> WHAT IS BEING ASKED
Please set down the data word for word; images do not go in the copy.

> DATA FOR THIS EXERCISE
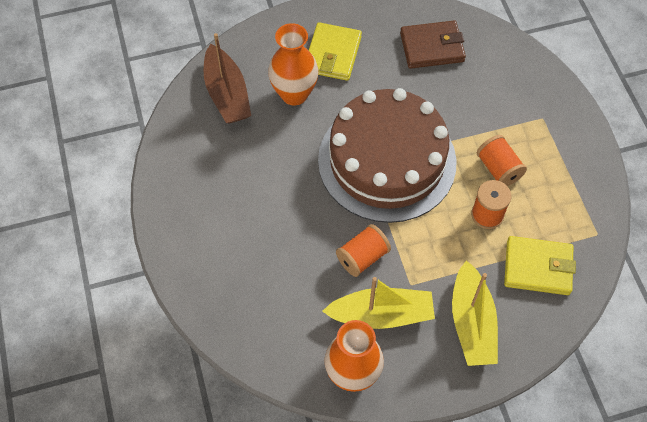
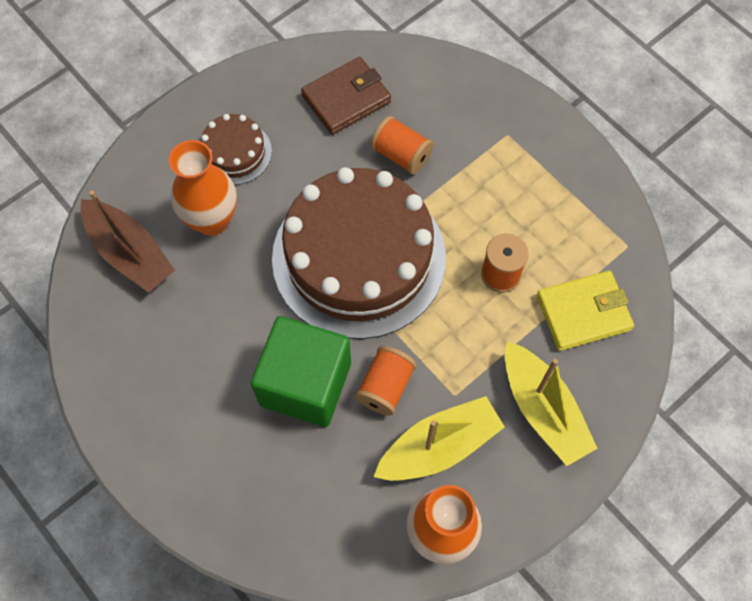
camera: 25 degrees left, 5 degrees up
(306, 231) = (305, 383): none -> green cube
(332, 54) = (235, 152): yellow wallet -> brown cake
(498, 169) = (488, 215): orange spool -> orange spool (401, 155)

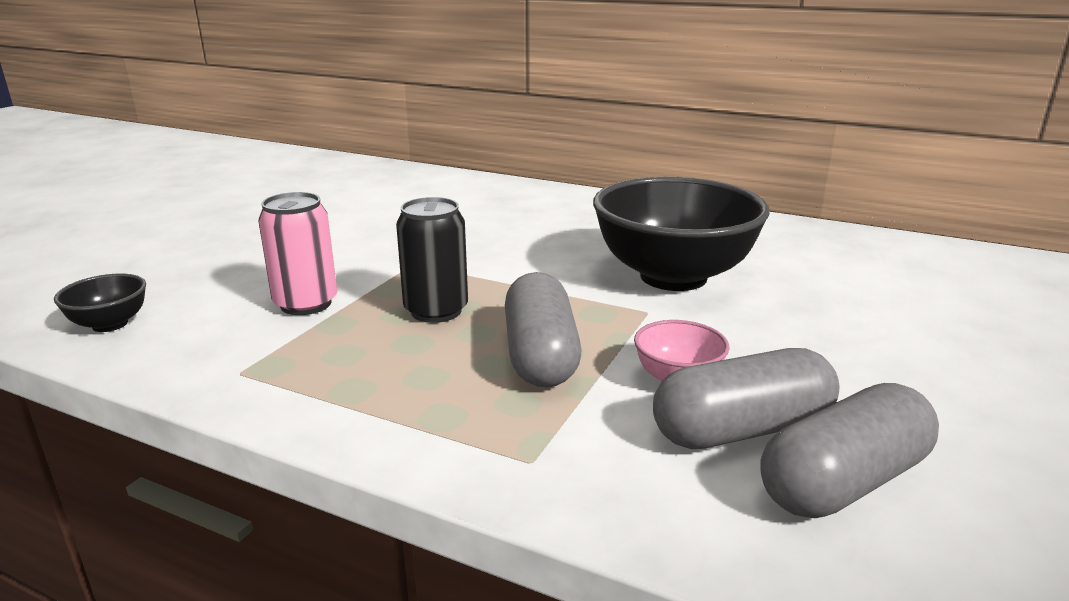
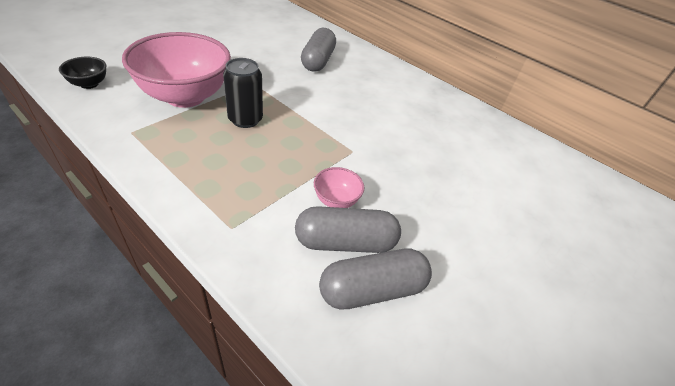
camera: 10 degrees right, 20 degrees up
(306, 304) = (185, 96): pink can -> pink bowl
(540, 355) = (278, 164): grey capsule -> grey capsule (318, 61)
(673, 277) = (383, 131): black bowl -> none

> RESPONSE TO THIS EXERCISE
camera: 25 degrees left, 5 degrees up
(306, 231) = (305, 383): none -> green cube
(332, 54) = (235, 152): yellow wallet -> brown cake
(498, 169) = (488, 215): orange spool -> orange spool (401, 155)

camera: 10 degrees right, 20 degrees up
(306, 304) = (185, 96): pink can -> pink bowl
(540, 355) = (278, 164): grey capsule -> grey capsule (318, 61)
(673, 277) = (383, 131): black bowl -> none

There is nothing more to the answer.